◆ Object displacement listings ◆
------------------------------------------------------------
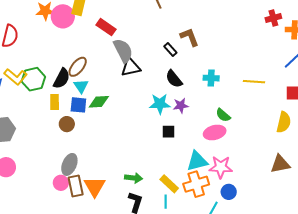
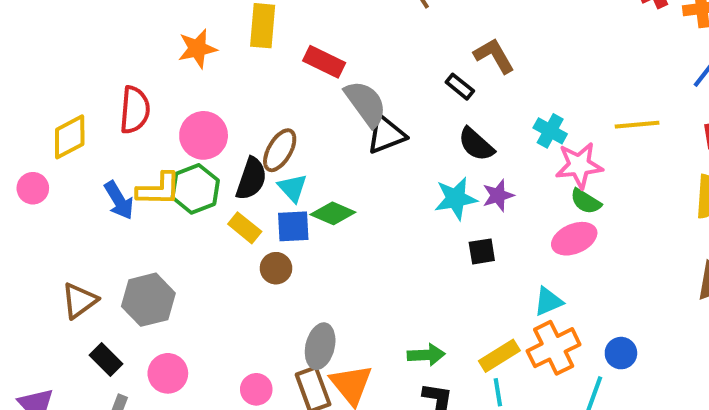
pink circle: (63, 16) -> (204, 135), moved
yellow L-shape: (16, 77) -> (159, 189), turned -30
cyan cross: (211, 78) -> (550, 131), turned 35
yellow rectangle: (55, 102) -> (245, 228), turned -42
green diamond: (99, 102) -> (333, 213), turned 35
cyan triangle: (197, 161) -> (548, 301), size x0.7
gray ellipse: (69, 164) -> (320, 346), moved
pink star: (221, 167) -> (579, 165), moved
pink circle: (61, 183) -> (256, 389), moved
yellow rectangle: (169, 184) -> (499, 356), turned -66

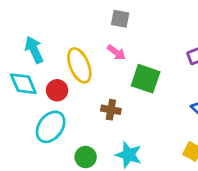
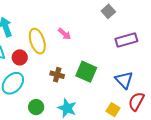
gray square: (120, 19) -> (108, 11), moved, turned 32
green square: (146, 79) -> (86, 72), moved

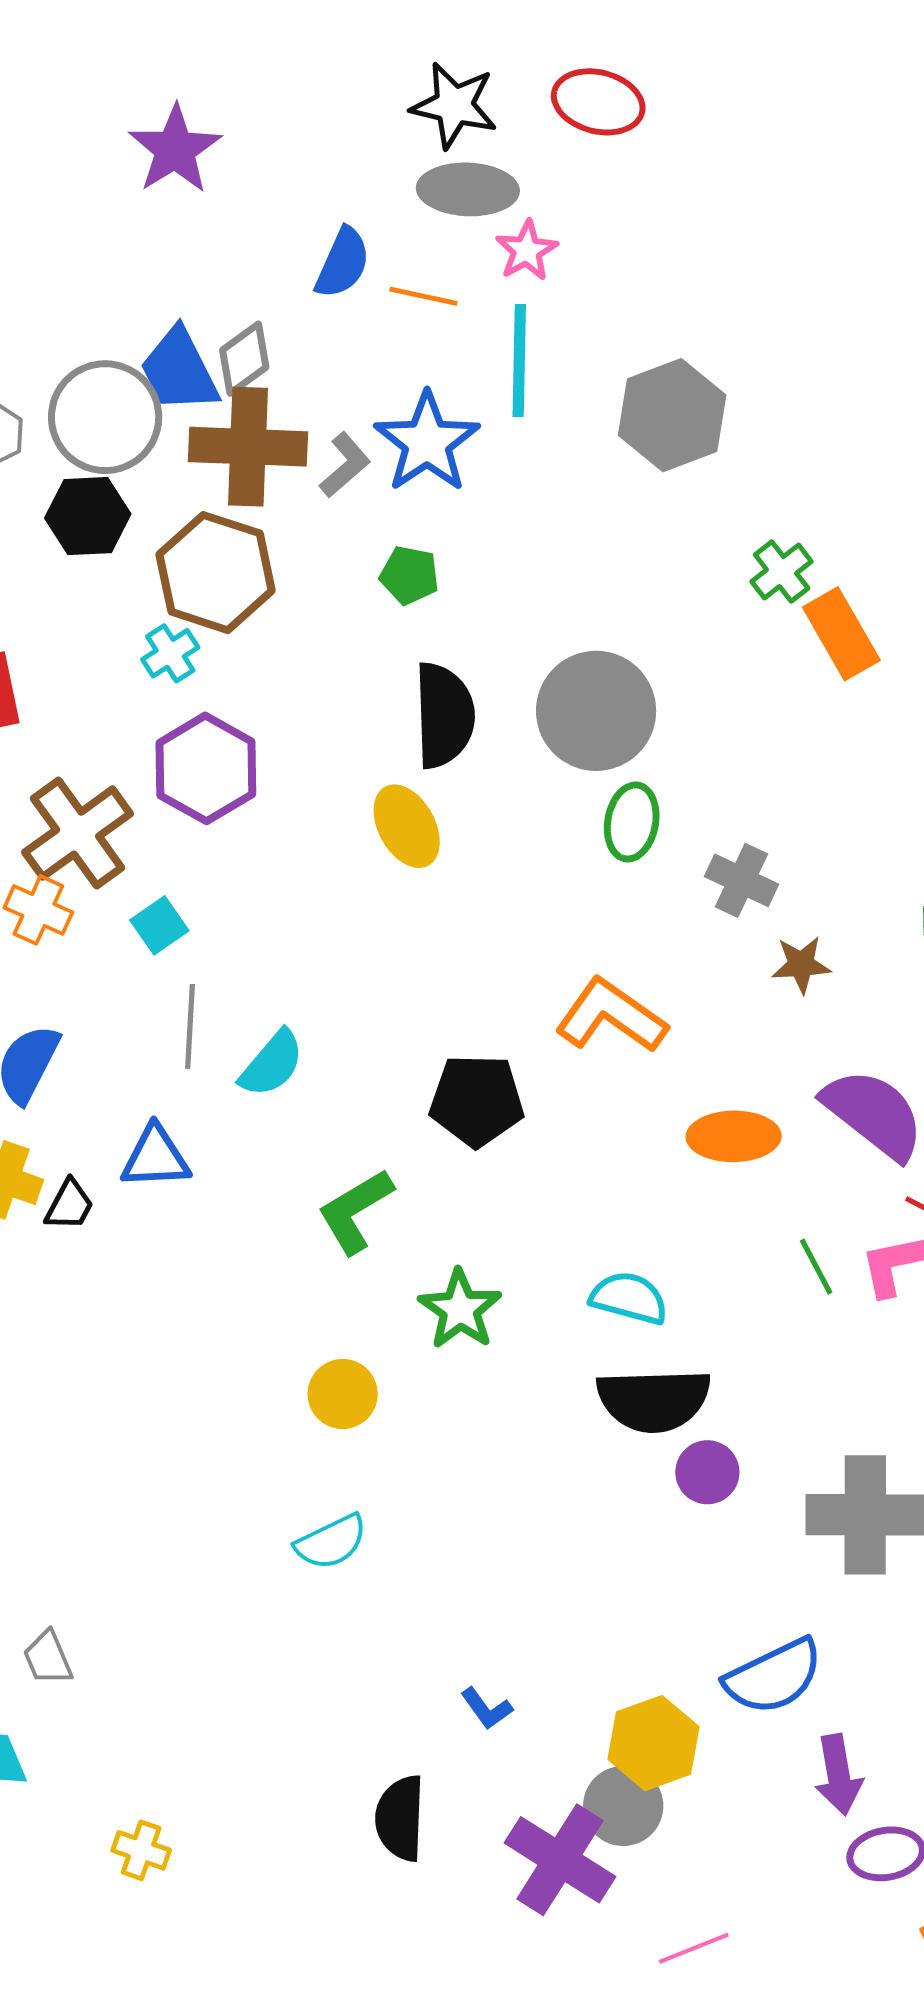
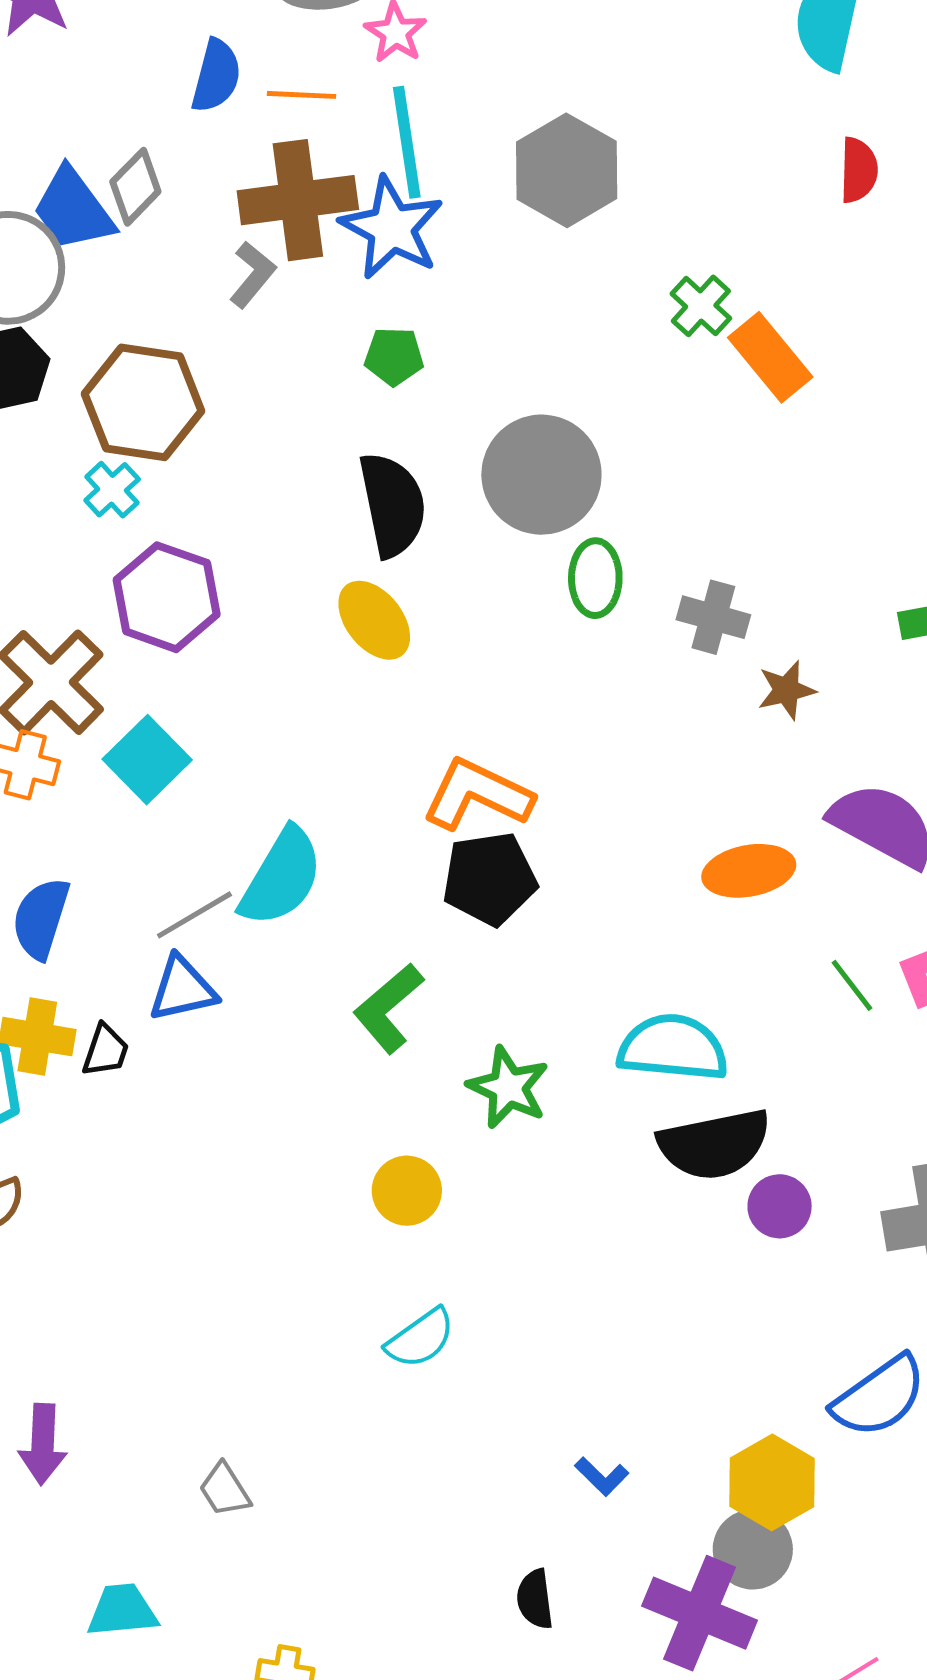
blue star: (427, 442) -> (392, 228), moved
brown cross: (248, 447) -> (298, 200), moved
green pentagon: (410, 575) -> (394, 356), moved
cyan square: (159, 925) -> (147, 760), size x1.5
orange L-shape: (611, 1016) -> (477, 795), moved
gray line: (190, 1026) -> (194, 915), moved, turned 66
cyan semicircle: (272, 1064) -> (281, 877), size x1.4
cyan semicircle: (629, 1298) -> (673, 1048), size x1.4
gray trapezoid: (48, 1658) -> (225, 1490), moved
black semicircle: (400, 1818) -> (535, 1599), size x0.7

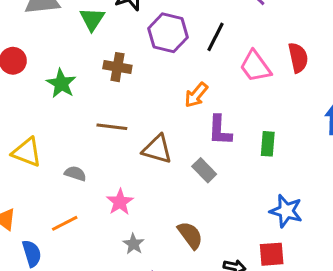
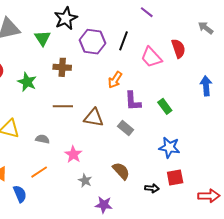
green rectangle: (268, 144) -> (165, 106), turned -35
blue star: (286, 211) -> (169, 147), moved

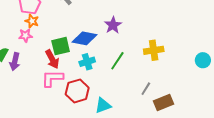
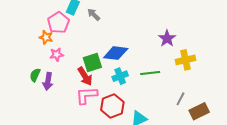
orange star: (32, 21) -> (46, 37), moved
purple star: (113, 25) -> (167, 38), moved
green line: (117, 61) -> (150, 73), turned 54

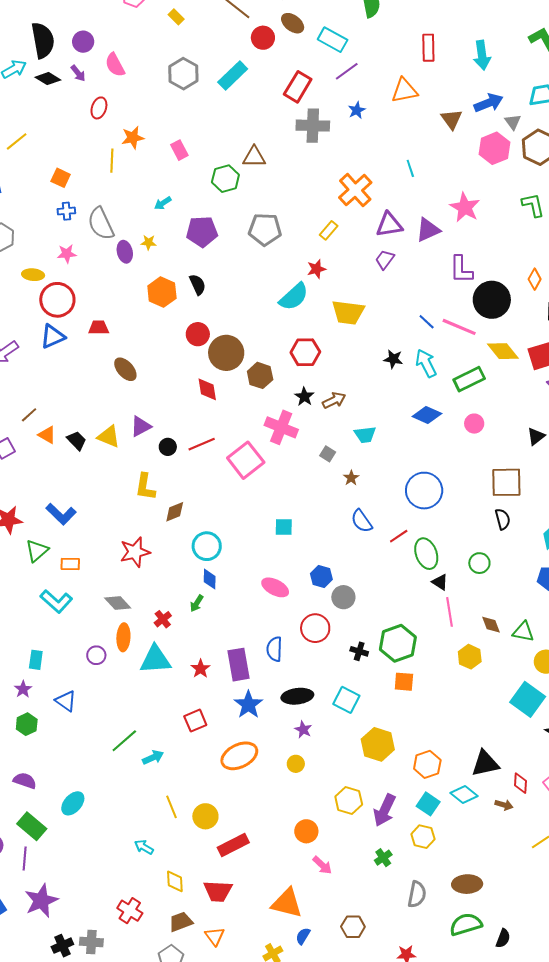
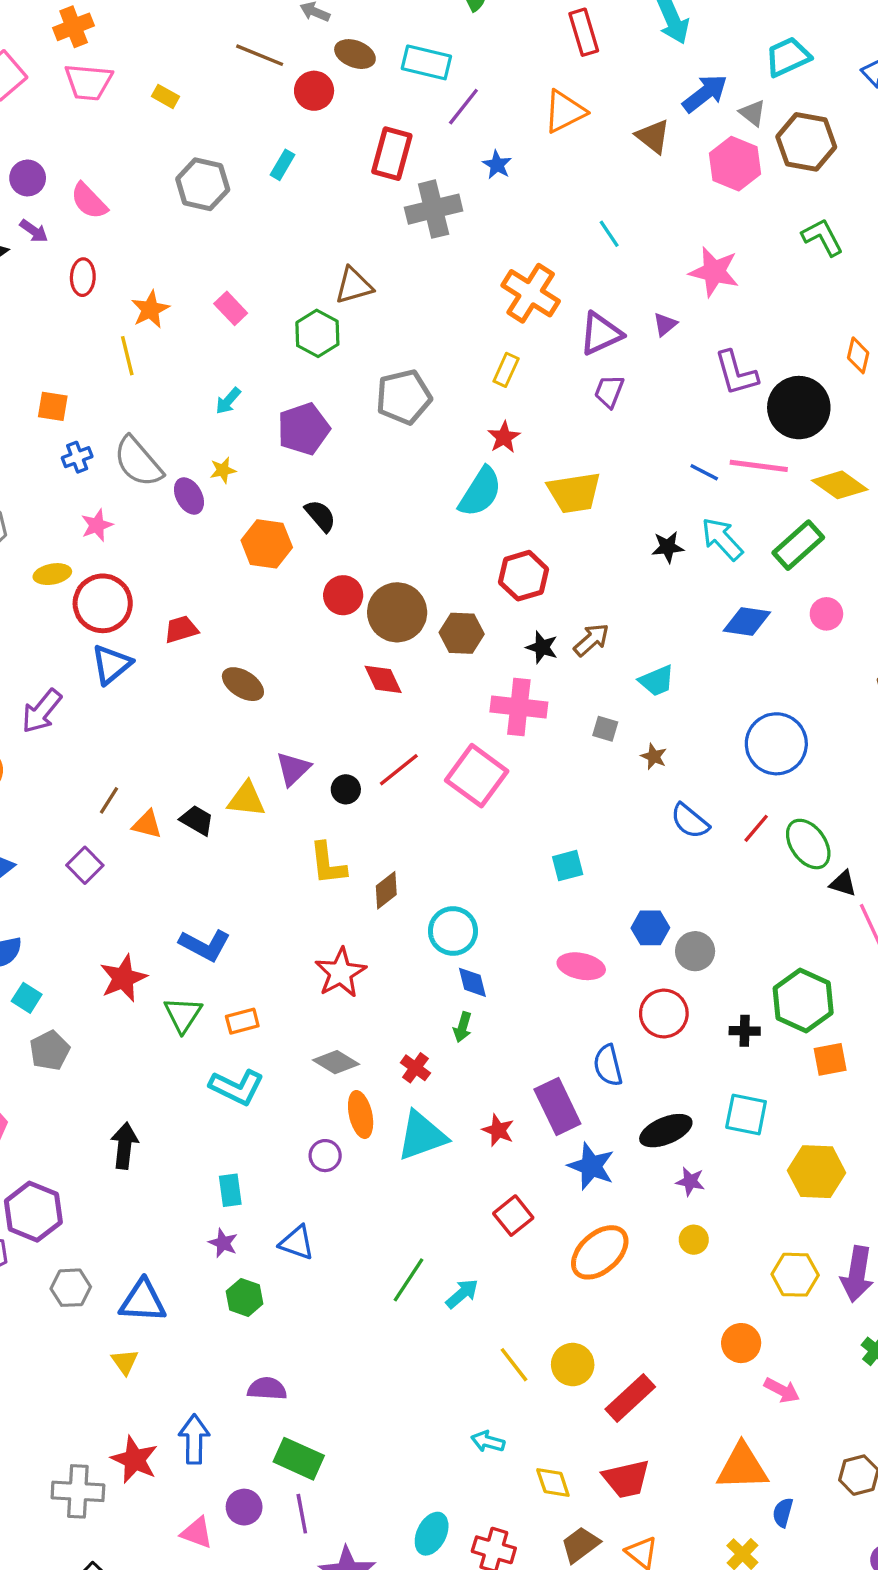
cyan rectangle: (233, 75) -> (283, 165), size x0.6
purple triangle: (428, 230) -> (665, 324), size x0.6
cyan ellipse: (73, 803) -> (432, 1534), moved

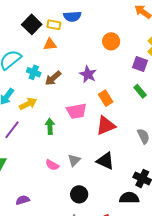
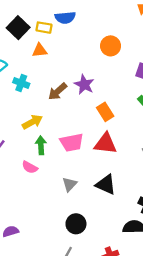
brown arrow: (53, 78) -> (58, 91), moved
yellow arrow: (28, 104) -> (32, 122), moved
pink trapezoid: (76, 111) -> (72, 142), moved
red triangle: (106, 126) -> (106, 144), turned 30
pink semicircle: (52, 165) -> (30, 167), moved

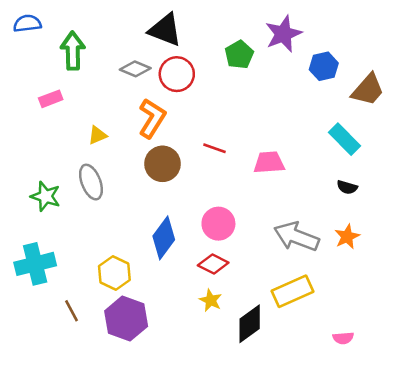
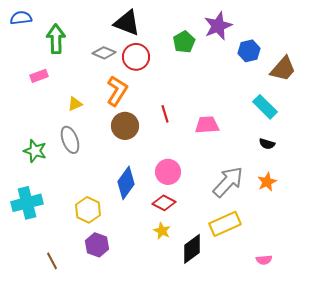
red line: (215, 148) -> (165, 114), turned 54
gray arrow: (296, 237) -> (228, 182), turned 112
brown line: (71, 311) -> (52, 261), moved
purple hexagon: (126, 319) -> (97, 245), size x0.7

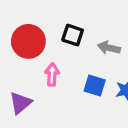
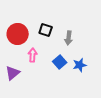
gray arrow: (109, 48) -> (69, 38), turned -96
blue square: (95, 86) -> (60, 62), turned 32

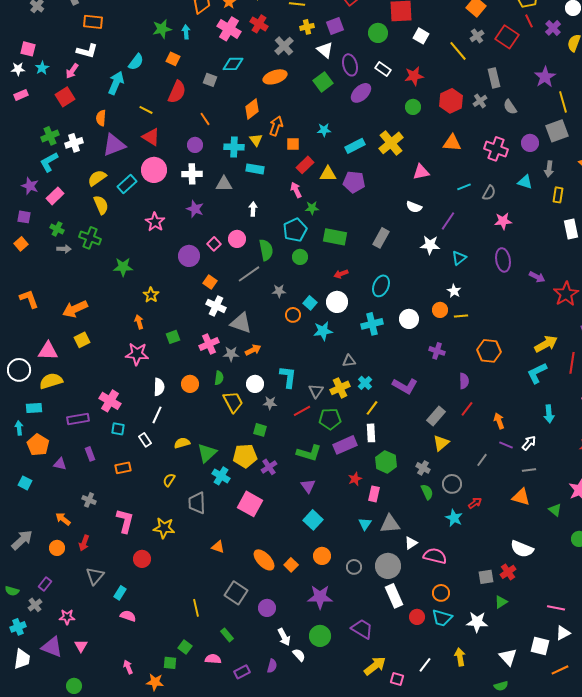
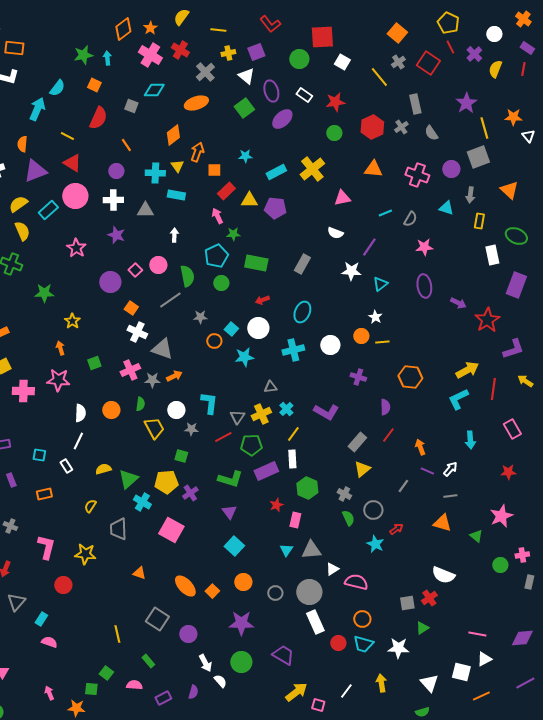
pink cross: (110, 401) -> (23, 391), moved, turned -30

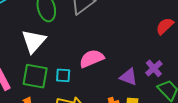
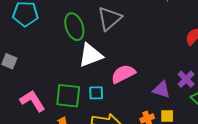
white triangle: (34, 41) -> (91, 55), moved, turned 32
------------------------------------------------------------
Pick up at the line that holds "pink star: (221, 167) -> (579, 165), moved" and restate each line, word for word, through the last line of the entries. Include both end lines but none of the pictures.

◆ Reply to the task ◆
pink star: (221, 167) -> (579, 165), moved
pink circle: (61, 183) -> (256, 389), moved
yellow rectangle: (169, 184) -> (499, 356), turned -66

gray square: (120, 19) -> (108, 11), moved, turned 32
green square: (146, 79) -> (86, 72), moved

blue star: (427, 442) -> (392, 228), moved
brown cross: (248, 447) -> (298, 200), moved
green pentagon: (410, 575) -> (394, 356), moved
cyan square: (159, 925) -> (147, 760), size x1.5
orange L-shape: (611, 1016) -> (477, 795), moved
gray line: (190, 1026) -> (194, 915), moved, turned 66
cyan semicircle: (272, 1064) -> (281, 877), size x1.4
cyan semicircle: (629, 1298) -> (673, 1048), size x1.4
gray trapezoid: (48, 1658) -> (225, 1490), moved
black semicircle: (400, 1818) -> (535, 1599), size x0.7

green rectangle: (268, 144) -> (165, 106), turned -35
blue star: (286, 211) -> (169, 147), moved

orange star: (32, 21) -> (46, 37), moved
purple star: (113, 25) -> (167, 38), moved
green line: (117, 61) -> (150, 73), turned 54

cyan rectangle: (233, 75) -> (283, 165), size x0.6
purple triangle: (428, 230) -> (665, 324), size x0.6
cyan ellipse: (73, 803) -> (432, 1534), moved

brown arrow: (53, 78) -> (58, 91), moved
yellow arrow: (28, 104) -> (32, 122), moved
pink trapezoid: (76, 111) -> (72, 142), moved
red triangle: (106, 126) -> (106, 144), turned 30
pink semicircle: (52, 165) -> (30, 167), moved

red line: (215, 148) -> (165, 114), turned 54
gray arrow: (296, 237) -> (228, 182), turned 112
brown line: (71, 311) -> (52, 261), moved
purple hexagon: (126, 319) -> (97, 245), size x0.7

gray arrow: (109, 48) -> (69, 38), turned -96
blue square: (95, 86) -> (60, 62), turned 32

pink cross: (110, 401) -> (23, 391), moved, turned -30

white triangle: (34, 41) -> (91, 55), moved, turned 32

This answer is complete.